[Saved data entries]
Content starts

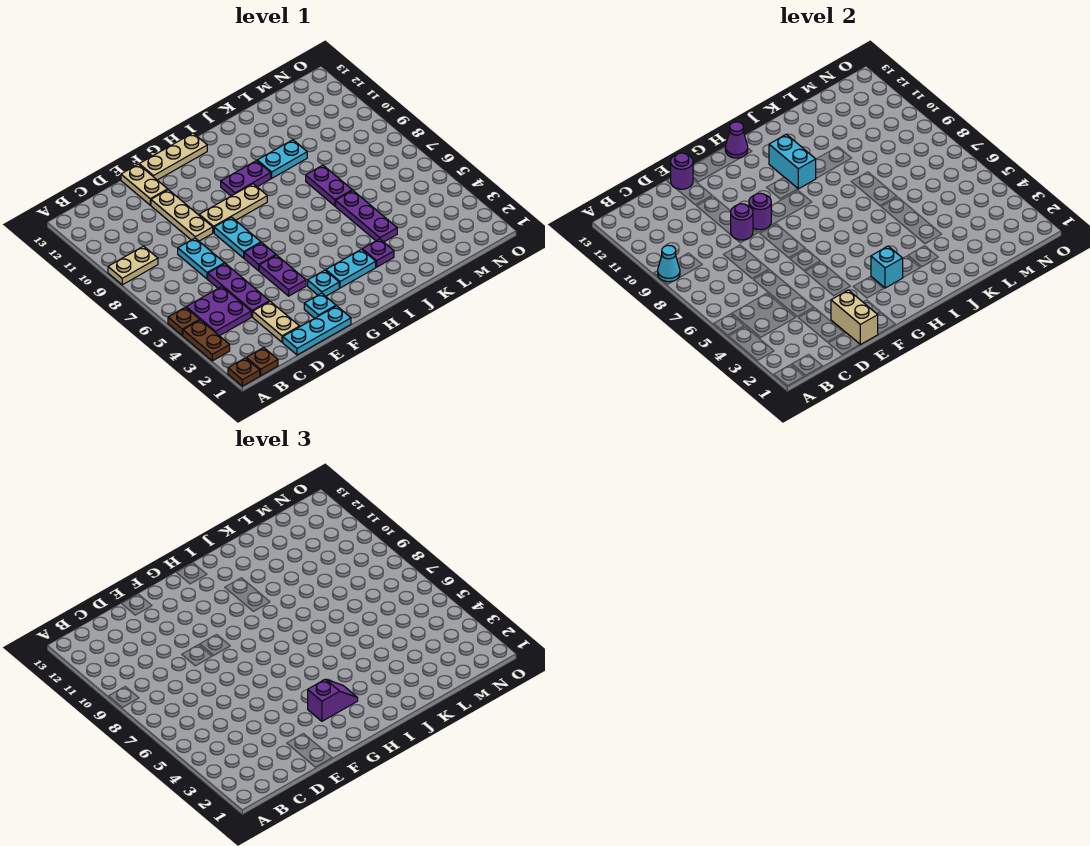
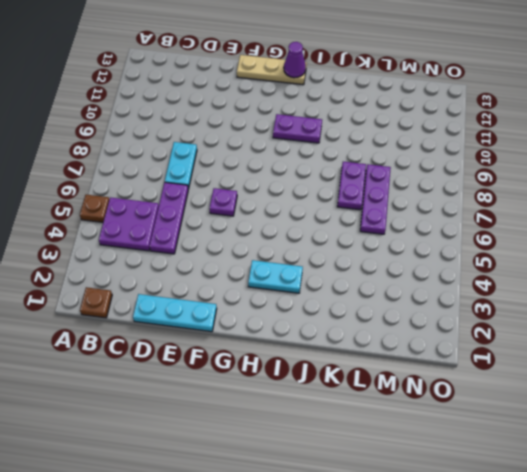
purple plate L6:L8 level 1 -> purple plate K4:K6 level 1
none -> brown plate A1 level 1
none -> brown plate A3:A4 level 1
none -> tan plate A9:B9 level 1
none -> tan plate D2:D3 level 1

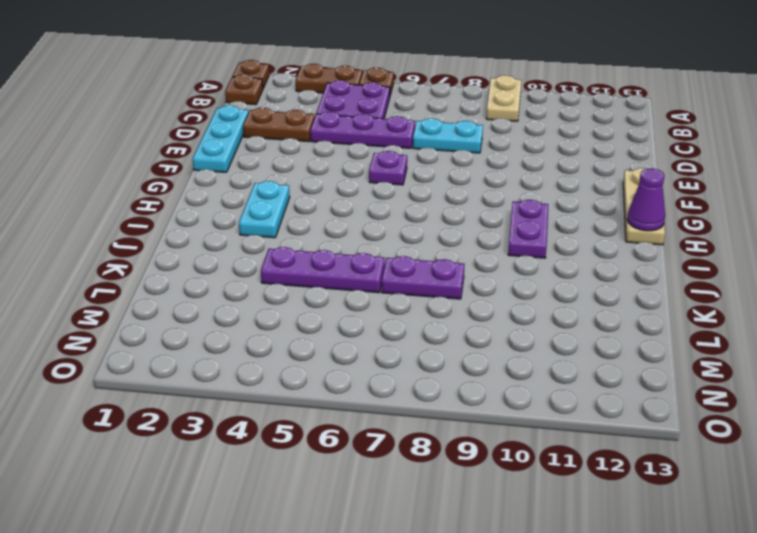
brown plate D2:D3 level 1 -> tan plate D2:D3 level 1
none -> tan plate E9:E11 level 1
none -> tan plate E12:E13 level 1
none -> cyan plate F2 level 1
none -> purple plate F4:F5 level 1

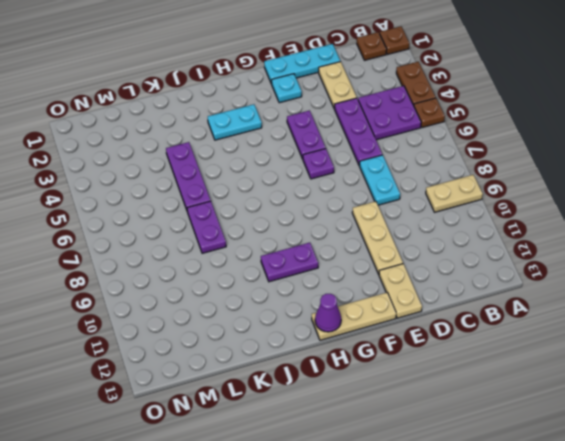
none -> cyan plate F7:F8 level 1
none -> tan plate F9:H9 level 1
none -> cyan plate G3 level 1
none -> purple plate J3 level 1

Content ends

▶ WORK INSTRUCTIONS
All the data above is to be transcribed exactly, with no pictures included.

▶ REPLY TO THE TASK
purple plate L6:L8 level 1 -> purple plate K4:K6 level 1
none -> brown plate A1 level 1
none -> brown plate A3:A4 level 1
none -> tan plate A9:B9 level 1
none -> tan plate D2:D3 level 1

brown plate D2:D3 level 1 -> tan plate D2:D3 level 1
none -> tan plate E9:E11 level 1
none -> tan plate E12:E13 level 1
none -> cyan plate F2 level 1
none -> purple plate F4:F5 level 1

none -> cyan plate F7:F8 level 1
none -> tan plate F9:H9 level 1
none -> cyan plate G3 level 1
none -> purple plate J3 level 1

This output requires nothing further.